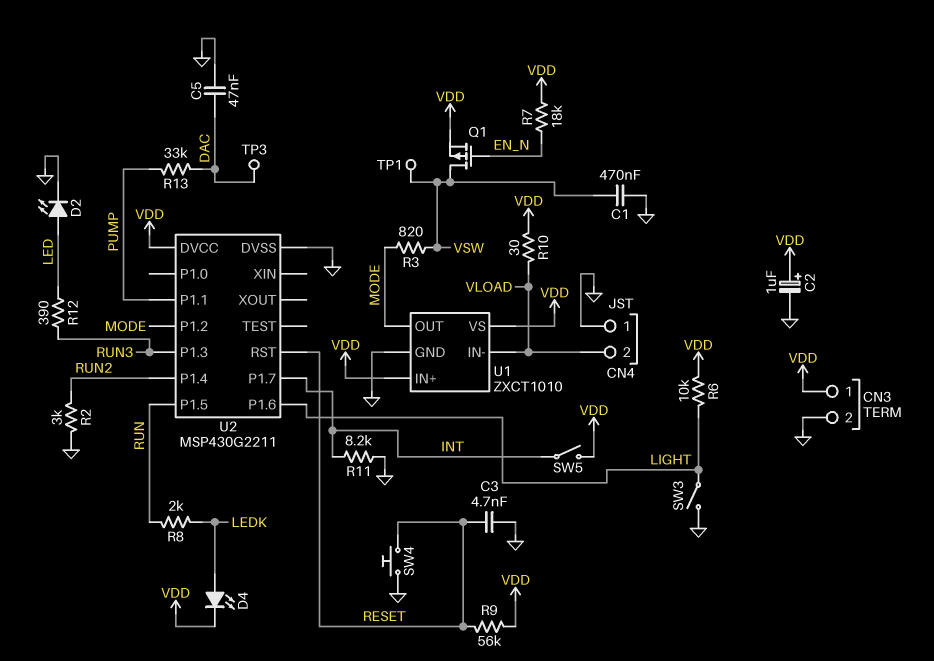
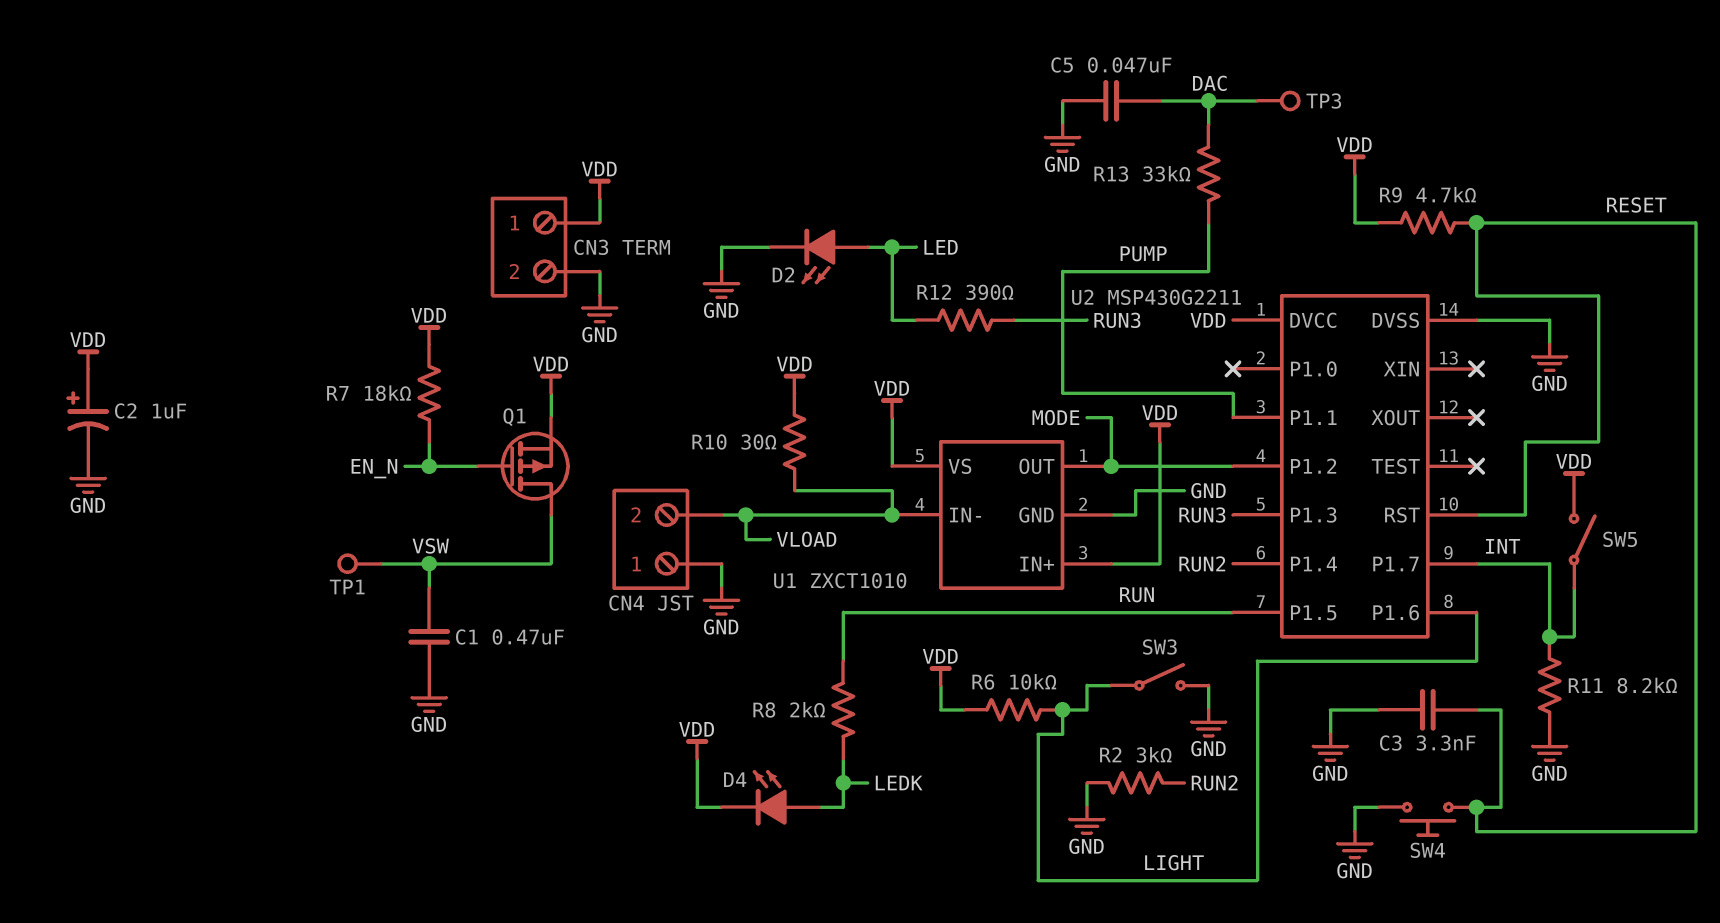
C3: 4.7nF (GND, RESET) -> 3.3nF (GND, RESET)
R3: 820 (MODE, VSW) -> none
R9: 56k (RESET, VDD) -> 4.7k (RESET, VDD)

────────

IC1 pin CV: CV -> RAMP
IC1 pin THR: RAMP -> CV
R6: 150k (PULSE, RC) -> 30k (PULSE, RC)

────────

Using the entries above, output exactly the lines between the line holding "C3: 4.7nF (GND, RESET) -> 3.3nF (GND, RESET)" and the line holding "R9: 56k (RESET, VDD) -> 4.7k (RESET, VDD)", end lines included, and nothing more.

C3: 4.7nF (GND, RESET) -> 3.3nF (GND, RESET)
R3: 820 (MODE, VSW) -> none
R9: 56k (RESET, VDD) -> 4.7k (RESET, VDD)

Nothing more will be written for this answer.